WORK REQUIRED:
All of the entries below are to be copied word for word.

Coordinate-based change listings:
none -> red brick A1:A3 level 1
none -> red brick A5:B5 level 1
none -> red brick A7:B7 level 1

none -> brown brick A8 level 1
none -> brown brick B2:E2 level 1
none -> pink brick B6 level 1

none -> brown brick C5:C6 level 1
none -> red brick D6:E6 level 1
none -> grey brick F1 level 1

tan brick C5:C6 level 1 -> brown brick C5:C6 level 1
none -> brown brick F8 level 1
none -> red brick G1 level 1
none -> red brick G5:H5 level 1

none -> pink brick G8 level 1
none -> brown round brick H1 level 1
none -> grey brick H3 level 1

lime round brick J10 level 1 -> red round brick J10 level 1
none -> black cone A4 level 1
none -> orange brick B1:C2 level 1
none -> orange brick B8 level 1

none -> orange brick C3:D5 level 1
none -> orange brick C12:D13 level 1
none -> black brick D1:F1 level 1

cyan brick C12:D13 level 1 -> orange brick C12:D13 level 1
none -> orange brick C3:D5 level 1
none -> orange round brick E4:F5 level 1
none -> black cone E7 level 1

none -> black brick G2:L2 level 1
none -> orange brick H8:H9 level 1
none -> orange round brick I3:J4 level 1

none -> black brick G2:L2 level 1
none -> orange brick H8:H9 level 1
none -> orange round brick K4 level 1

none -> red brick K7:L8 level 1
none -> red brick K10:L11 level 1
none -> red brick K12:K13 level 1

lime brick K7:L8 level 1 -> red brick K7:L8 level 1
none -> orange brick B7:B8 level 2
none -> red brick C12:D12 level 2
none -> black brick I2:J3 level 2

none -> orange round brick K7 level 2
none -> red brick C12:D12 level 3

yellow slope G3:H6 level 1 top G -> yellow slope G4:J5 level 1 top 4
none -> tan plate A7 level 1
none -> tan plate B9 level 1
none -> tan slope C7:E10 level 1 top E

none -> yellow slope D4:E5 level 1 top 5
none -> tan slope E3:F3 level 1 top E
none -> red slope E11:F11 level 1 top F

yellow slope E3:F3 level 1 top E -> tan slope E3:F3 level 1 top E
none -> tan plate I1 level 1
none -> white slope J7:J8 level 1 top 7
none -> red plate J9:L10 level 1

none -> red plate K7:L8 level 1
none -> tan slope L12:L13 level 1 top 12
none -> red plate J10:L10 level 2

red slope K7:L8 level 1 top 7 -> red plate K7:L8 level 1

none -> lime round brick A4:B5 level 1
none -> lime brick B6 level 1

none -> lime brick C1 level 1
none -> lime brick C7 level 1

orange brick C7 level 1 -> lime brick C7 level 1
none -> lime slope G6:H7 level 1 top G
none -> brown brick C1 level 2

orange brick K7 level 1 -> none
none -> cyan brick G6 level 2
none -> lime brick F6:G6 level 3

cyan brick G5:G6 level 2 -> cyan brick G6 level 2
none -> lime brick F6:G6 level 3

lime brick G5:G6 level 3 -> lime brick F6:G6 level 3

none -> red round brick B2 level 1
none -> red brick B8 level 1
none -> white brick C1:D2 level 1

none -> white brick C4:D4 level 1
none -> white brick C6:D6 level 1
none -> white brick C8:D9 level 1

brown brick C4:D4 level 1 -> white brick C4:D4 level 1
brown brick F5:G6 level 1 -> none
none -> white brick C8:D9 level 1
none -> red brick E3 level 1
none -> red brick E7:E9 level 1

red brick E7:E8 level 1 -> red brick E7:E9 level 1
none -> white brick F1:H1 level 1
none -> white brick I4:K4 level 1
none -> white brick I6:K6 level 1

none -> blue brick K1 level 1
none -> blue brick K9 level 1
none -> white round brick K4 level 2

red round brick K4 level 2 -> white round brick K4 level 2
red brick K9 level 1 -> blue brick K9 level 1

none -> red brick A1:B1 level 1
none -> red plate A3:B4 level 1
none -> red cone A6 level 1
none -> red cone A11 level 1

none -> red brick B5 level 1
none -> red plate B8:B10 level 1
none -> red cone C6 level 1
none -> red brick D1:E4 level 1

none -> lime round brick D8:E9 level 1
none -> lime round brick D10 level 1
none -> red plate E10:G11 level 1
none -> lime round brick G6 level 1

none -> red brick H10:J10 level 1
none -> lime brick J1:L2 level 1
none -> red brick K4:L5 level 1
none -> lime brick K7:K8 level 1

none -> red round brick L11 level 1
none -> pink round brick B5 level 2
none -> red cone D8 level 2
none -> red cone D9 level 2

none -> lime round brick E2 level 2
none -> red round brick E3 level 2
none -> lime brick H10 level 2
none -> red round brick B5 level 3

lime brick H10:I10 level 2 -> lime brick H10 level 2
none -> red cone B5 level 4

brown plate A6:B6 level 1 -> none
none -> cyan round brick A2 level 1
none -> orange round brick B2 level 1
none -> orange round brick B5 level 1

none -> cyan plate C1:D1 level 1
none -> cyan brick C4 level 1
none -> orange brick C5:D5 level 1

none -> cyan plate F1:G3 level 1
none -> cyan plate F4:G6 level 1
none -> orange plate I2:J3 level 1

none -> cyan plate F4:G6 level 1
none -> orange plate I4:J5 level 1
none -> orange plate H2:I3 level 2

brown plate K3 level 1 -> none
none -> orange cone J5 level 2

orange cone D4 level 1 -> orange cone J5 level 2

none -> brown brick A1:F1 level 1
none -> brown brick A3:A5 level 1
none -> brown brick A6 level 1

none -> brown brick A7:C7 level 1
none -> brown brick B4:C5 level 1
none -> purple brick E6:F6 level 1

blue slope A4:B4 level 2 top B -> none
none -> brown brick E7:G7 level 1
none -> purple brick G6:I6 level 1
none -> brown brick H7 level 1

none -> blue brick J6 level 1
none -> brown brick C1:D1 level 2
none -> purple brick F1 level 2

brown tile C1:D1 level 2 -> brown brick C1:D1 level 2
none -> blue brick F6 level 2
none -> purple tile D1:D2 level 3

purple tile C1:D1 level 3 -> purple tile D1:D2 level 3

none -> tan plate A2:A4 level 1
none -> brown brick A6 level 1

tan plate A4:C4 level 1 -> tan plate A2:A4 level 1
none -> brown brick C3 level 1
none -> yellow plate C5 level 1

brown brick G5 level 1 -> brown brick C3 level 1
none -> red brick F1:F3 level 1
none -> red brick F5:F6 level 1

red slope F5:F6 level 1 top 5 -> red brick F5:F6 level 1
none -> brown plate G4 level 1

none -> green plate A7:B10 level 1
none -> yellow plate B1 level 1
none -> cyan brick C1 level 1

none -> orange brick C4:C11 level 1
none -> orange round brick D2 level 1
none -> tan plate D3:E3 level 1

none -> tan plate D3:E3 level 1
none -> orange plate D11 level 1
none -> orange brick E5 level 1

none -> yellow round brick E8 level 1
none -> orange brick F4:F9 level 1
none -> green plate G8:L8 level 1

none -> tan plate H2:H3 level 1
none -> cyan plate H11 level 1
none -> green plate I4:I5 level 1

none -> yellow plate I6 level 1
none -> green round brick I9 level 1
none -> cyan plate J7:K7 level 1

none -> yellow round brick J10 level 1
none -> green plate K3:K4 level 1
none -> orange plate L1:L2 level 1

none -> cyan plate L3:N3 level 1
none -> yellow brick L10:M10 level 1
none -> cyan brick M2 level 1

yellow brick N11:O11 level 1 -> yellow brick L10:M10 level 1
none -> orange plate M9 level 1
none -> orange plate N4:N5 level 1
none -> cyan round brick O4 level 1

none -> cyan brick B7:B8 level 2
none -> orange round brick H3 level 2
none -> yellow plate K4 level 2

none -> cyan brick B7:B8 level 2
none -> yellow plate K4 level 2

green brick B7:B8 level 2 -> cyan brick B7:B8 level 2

RESPONSE BOX:
none -> red brick A1:A3 level 1
none -> red brick A5:B5 level 1
none -> red brick A7:B7 level 1

none -> brown brick A8 level 1
none -> brown brick B2:E2 level 1
none -> pink brick B6 level 1

none -> brown brick C5:C6 level 1
none -> red brick D6:E6 level 1
none -> grey brick F1 level 1

tan brick C5:C6 level 1 -> brown brick C5:C6 level 1
none -> brown brick F8 level 1
none -> red brick G1 level 1
none -> red brick G5:H5 level 1

none -> pink brick G8 level 1
none -> brown round brick H1 level 1
none -> grey brick H3 level 1

lime round brick J10 level 1 -> red round brick J10 level 1
none -> black cone A4 level 1
none -> orange brick B1:C2 level 1
none -> orange brick B8 level 1

none -> orange brick C3:D5 level 1
none -> orange brick C12:D13 level 1
none -> black brick D1:F1 level 1

cyan brick C12:D13 level 1 -> orange brick C12:D13 level 1
none -> orange brick C3:D5 level 1
none -> orange round brick E4:F5 level 1
none -> black cone E7 level 1

none -> black brick G2:L2 level 1
none -> orange brick H8:H9 level 1
none -> orange round brick I3:J4 level 1

none -> black brick G2:L2 level 1
none -> orange brick H8:H9 level 1
none -> orange round brick K4 level 1

none -> red brick K7:L8 level 1
none -> red brick K10:L11 level 1
none -> red brick K12:K13 level 1

lime brick K7:L8 level 1 -> red brick K7:L8 level 1
none -> orange brick B7:B8 level 2
none -> red brick C12:D12 level 2
none -> black brick I2:J3 level 2

none -> orange round brick K7 level 2
none -> red brick C12:D12 level 3

yellow slope G3:H6 level 1 top G -> yellow slope G4:J5 level 1 top 4
none -> tan plate A7 level 1
none -> tan plate B9 level 1
none -> tan slope C7:E10 level 1 top E

none -> yellow slope D4:E5 level 1 top 5
none -> tan slope E3:F3 level 1 top E
none -> red slope E11:F11 level 1 top F

yellow slope E3:F3 level 1 top E -> tan slope E3:F3 level 1 top E
none -> tan plate I1 level 1
none -> white slope J7:J8 level 1 top 7
none -> red plate J9:L10 level 1

none -> red plate K7:L8 level 1
none -> tan slope L12:L13 level 1 top 12
none -> red plate J10:L10 level 2

red slope K7:L8 level 1 top 7 -> red plate K7:L8 level 1

none -> lime round brick A4:B5 level 1
none -> lime brick B6 level 1

none -> lime brick C1 level 1
none -> lime brick C7 level 1

orange brick C7 level 1 -> lime brick C7 level 1
none -> lime slope G6:H7 level 1 top G
none -> brown brick C1 level 2

orange brick K7 level 1 -> none
none -> cyan brick G6 level 2
none -> lime brick F6:G6 level 3

cyan brick G5:G6 level 2 -> cyan brick G6 level 2
none -> lime brick F6:G6 level 3

lime brick G5:G6 level 3 -> lime brick F6:G6 level 3

none -> red round brick B2 level 1
none -> red brick B8 level 1
none -> white brick C1:D2 level 1

none -> white brick C4:D4 level 1
none -> white brick C6:D6 level 1
none -> white brick C8:D9 level 1

brown brick C4:D4 level 1 -> white brick C4:D4 level 1
brown brick F5:G6 level 1 -> none
none -> white brick C8:D9 level 1
none -> red brick E3 level 1
none -> red brick E7:E9 level 1

red brick E7:E8 level 1 -> red brick E7:E9 level 1
none -> white brick F1:H1 level 1
none -> white brick I4:K4 level 1
none -> white brick I6:K6 level 1

none -> blue brick K1 level 1
none -> blue brick K9 level 1
none -> white round brick K4 level 2

red round brick K4 level 2 -> white round brick K4 level 2
red brick K9 level 1 -> blue brick K9 level 1

none -> red brick A1:B1 level 1
none -> red plate A3:B4 level 1
none -> red cone A6 level 1
none -> red cone A11 level 1

none -> red brick B5 level 1
none -> red plate B8:B10 level 1
none -> red cone C6 level 1
none -> red brick D1:E4 level 1

none -> lime round brick D8:E9 level 1
none -> lime round brick D10 level 1
none -> red plate E10:G11 level 1
none -> lime round brick G6 level 1

none -> red brick H10:J10 level 1
none -> lime brick J1:L2 level 1
none -> red brick K4:L5 level 1
none -> lime brick K7:K8 level 1

none -> red round brick L11 level 1
none -> pink round brick B5 level 2
none -> red cone D8 level 2
none -> red cone D9 level 2

none -> lime round brick E2 level 2
none -> red round brick E3 level 2
none -> lime brick H10 level 2
none -> red round brick B5 level 3

lime brick H10:I10 level 2 -> lime brick H10 level 2
none -> red cone B5 level 4

brown plate A6:B6 level 1 -> none
none -> cyan round brick A2 level 1
none -> orange round brick B2 level 1
none -> orange round brick B5 level 1

none -> cyan plate C1:D1 level 1
none -> cyan brick C4 level 1
none -> orange brick C5:D5 level 1

none -> cyan plate F1:G3 level 1
none -> cyan plate F4:G6 level 1
none -> orange plate I2:J3 level 1

none -> cyan plate F4:G6 level 1
none -> orange plate I4:J5 level 1
none -> orange plate H2:I3 level 2

brown plate K3 level 1 -> none
none -> orange cone J5 level 2

orange cone D4 level 1 -> orange cone J5 level 2

none -> brown brick A1:F1 level 1
none -> brown brick A3:A5 level 1
none -> brown brick A6 level 1

none -> brown brick A7:C7 level 1
none -> brown brick B4:C5 level 1
none -> purple brick E6:F6 level 1

blue slope A4:B4 level 2 top B -> none
none -> brown brick E7:G7 level 1
none -> purple brick G6:I6 level 1
none -> brown brick H7 level 1

none -> blue brick J6 level 1
none -> brown brick C1:D1 level 2
none -> purple brick F1 level 2

brown tile C1:D1 level 2 -> brown brick C1:D1 level 2
none -> blue brick F6 level 2
none -> purple tile D1:D2 level 3

purple tile C1:D1 level 3 -> purple tile D1:D2 level 3

none -> tan plate A2:A4 level 1
none -> brown brick A6 level 1

tan plate A4:C4 level 1 -> tan plate A2:A4 level 1
none -> brown brick C3 level 1
none -> yellow plate C5 level 1

brown brick G5 level 1 -> brown brick C3 level 1
none -> red brick F1:F3 level 1
none -> red brick F5:F6 level 1

red slope F5:F6 level 1 top 5 -> red brick F5:F6 level 1
none -> brown plate G4 level 1

none -> green plate A7:B10 level 1
none -> yellow plate B1 level 1
none -> cyan brick C1 level 1

none -> orange brick C4:C11 level 1
none -> orange round brick D2 level 1
none -> tan plate D3:E3 level 1

none -> tan plate D3:E3 level 1
none -> orange plate D11 level 1
none -> orange brick E5 level 1

none -> yellow round brick E8 level 1
none -> orange brick F4:F9 level 1
none -> green plate G8:L8 level 1

none -> tan plate H2:H3 level 1
none -> cyan plate H11 level 1
none -> green plate I4:I5 level 1

none -> yellow plate I6 level 1
none -> green round brick I9 level 1
none -> cyan plate J7:K7 level 1

none -> yellow round brick J10 level 1
none -> green plate K3:K4 level 1
none -> orange plate L1:L2 level 1

none -> cyan plate L3:N3 level 1
none -> yellow brick L10:M10 level 1
none -> cyan brick M2 level 1

yellow brick N11:O11 level 1 -> yellow brick L10:M10 level 1
none -> orange plate M9 level 1
none -> orange plate N4:N5 level 1
none -> cyan round brick O4 level 1

none -> cyan brick B7:B8 level 2
none -> orange round brick H3 level 2
none -> yellow plate K4 level 2

none -> cyan brick B7:B8 level 2
none -> yellow plate K4 level 2

green brick B7:B8 level 2 -> cyan brick B7:B8 level 2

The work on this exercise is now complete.